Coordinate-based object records
*** Begin section ***
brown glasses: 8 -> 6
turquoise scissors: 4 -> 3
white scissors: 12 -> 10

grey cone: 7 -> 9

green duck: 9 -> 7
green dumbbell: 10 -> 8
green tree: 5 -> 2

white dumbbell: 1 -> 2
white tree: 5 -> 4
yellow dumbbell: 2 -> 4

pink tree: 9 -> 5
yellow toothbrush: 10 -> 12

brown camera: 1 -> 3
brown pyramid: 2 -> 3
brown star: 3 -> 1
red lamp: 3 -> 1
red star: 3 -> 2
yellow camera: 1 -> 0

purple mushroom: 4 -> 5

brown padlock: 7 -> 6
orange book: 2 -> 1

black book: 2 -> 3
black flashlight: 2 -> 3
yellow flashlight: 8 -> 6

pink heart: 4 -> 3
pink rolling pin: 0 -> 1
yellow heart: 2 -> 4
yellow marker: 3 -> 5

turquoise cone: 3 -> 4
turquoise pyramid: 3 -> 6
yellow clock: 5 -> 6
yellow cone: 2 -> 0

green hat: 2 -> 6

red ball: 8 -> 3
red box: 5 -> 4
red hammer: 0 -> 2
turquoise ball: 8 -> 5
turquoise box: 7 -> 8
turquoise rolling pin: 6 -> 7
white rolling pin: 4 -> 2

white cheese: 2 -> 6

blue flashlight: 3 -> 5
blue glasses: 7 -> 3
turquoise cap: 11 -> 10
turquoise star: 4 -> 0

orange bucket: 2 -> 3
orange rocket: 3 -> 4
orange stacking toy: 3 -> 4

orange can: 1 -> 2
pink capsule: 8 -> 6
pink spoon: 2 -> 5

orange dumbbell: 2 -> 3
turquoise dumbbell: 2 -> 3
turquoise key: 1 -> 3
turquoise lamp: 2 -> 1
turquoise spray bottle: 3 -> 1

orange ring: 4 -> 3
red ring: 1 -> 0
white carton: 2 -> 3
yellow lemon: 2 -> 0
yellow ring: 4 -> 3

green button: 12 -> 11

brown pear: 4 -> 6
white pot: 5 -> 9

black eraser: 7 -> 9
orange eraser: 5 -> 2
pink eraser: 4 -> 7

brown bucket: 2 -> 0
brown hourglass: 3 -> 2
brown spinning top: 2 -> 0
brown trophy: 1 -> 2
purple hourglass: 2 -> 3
*** End section ***
**Work request:** From the line holding "brown spinning top: 2 -> 0" to the final line of the data, output each line exactly and nothing more.

**Result of the exercise:**
brown spinning top: 2 -> 0
brown trophy: 1 -> 2
purple hourglass: 2 -> 3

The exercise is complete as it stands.